- Assignment: Only one span of the listing below should come back. It runs from the line with "CN1 pin 1: GND -> COIL" through the line with "Q1: NMOS IRF540", and each of its lines must be reproduced exactly.

- Data supplied:
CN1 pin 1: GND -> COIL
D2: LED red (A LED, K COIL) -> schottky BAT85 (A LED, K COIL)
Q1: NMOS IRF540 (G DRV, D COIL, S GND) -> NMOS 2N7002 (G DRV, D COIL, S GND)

==

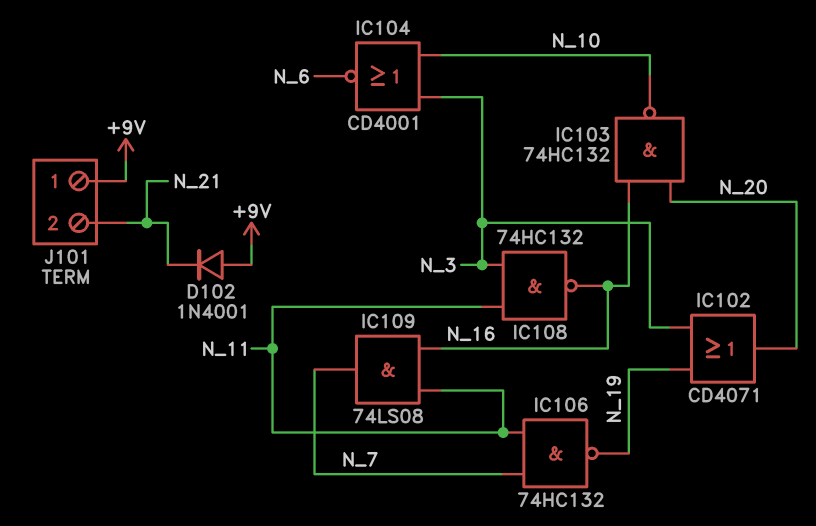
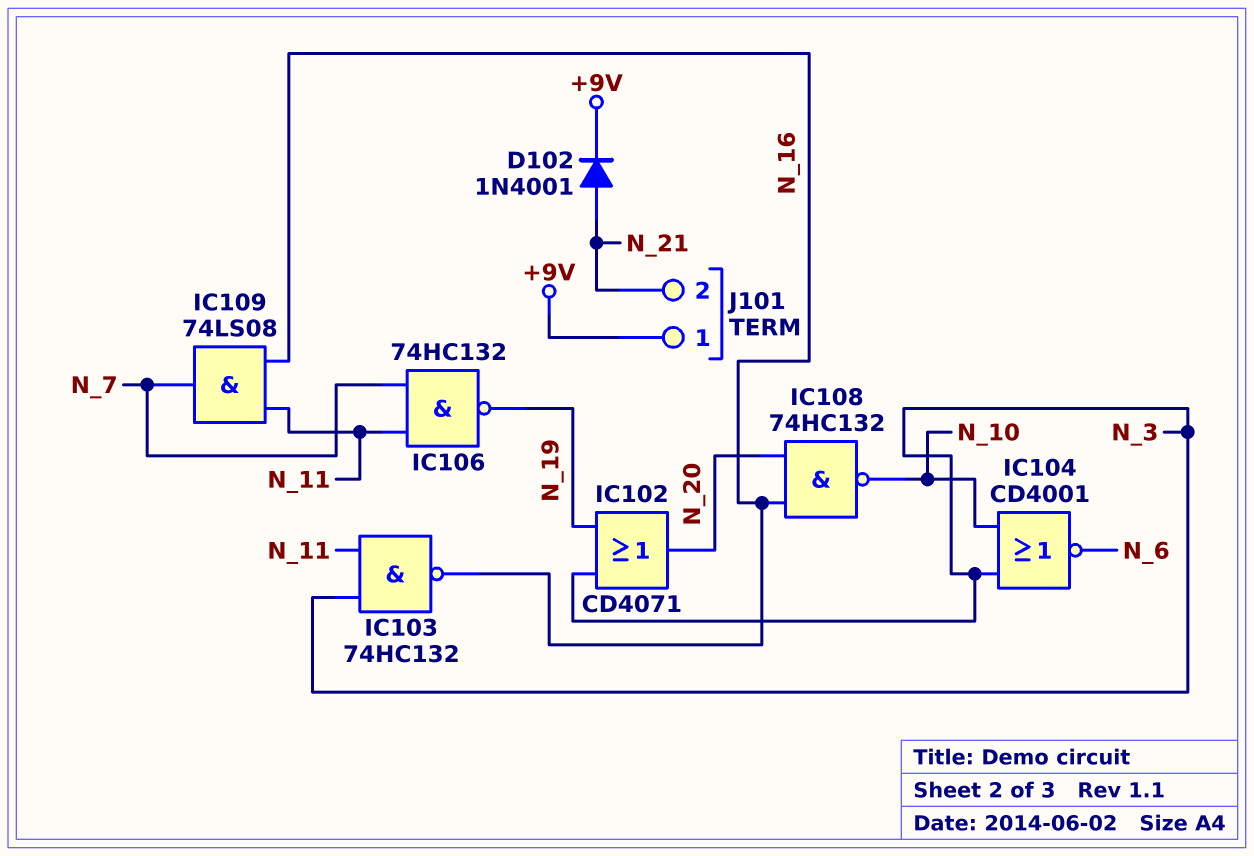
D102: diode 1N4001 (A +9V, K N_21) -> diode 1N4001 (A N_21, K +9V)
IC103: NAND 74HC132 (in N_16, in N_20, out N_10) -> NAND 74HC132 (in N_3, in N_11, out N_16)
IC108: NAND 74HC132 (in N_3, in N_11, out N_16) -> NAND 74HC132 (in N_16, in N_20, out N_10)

- Output for this task:
CN1 pin 1: GND -> COIL
D2: LED red (A LED, K COIL) -> schottky BAT85 (A LED, K COIL)
Q1: NMOS IRF540 (G DRV, D COIL, S GND) -> NMOS 2N7002 (G DRV, D COIL, S GND)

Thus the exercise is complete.